• _Records excerpted from a collection_:
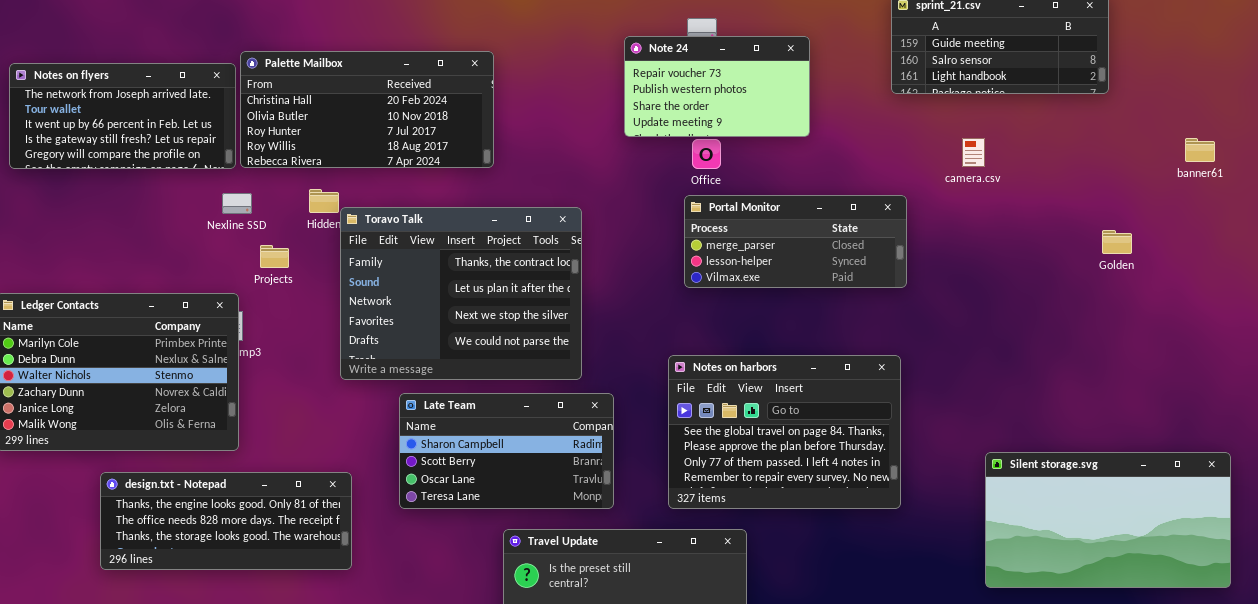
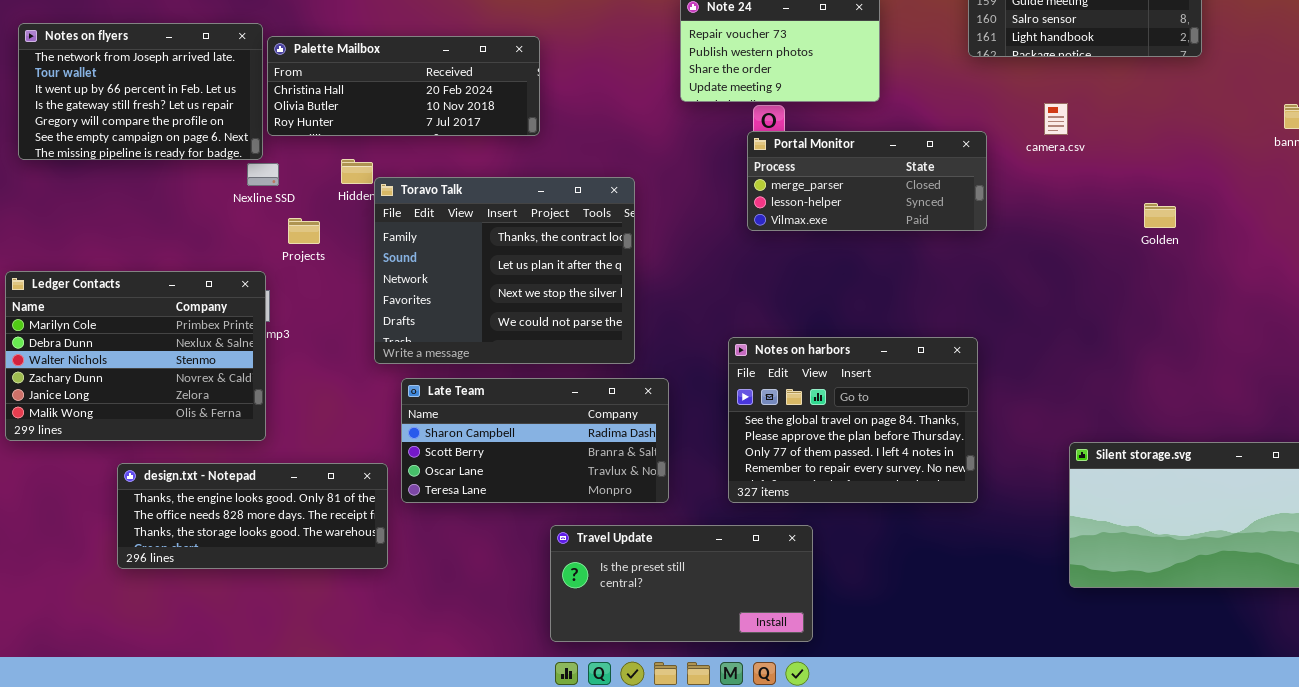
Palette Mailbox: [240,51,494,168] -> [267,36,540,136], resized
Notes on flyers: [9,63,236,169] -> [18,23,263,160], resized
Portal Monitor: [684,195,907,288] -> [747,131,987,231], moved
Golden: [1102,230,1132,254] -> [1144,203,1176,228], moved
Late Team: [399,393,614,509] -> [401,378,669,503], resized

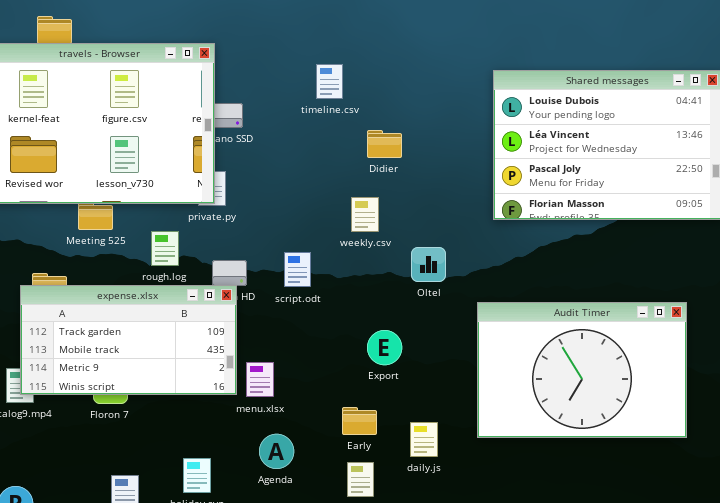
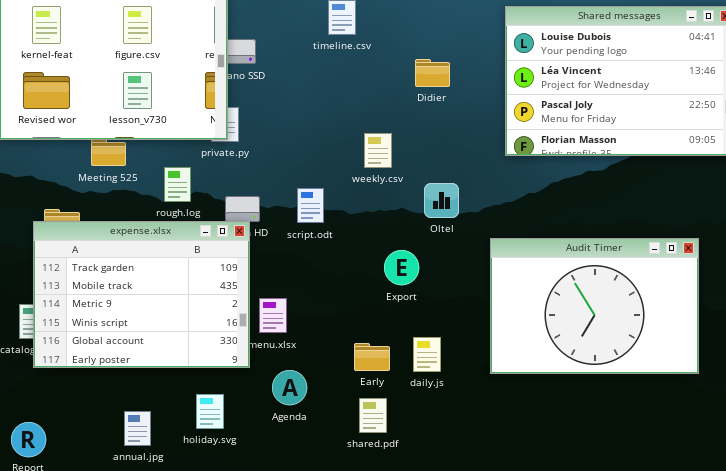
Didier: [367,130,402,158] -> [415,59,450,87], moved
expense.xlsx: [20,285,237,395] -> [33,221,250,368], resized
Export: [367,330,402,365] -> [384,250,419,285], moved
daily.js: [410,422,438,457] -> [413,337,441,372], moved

• _WHAT TO DO_:
All lines from the one with "Export: [367,330,402,365] ->" through the end of the data must be repeated exactly, and nothing else may be repeated.

• _SOLUTION FOR THIS TASK_:
Export: [367,330,402,365] -> [384,250,419,285], moved
daily.js: [410,422,438,457] -> [413,337,441,372], moved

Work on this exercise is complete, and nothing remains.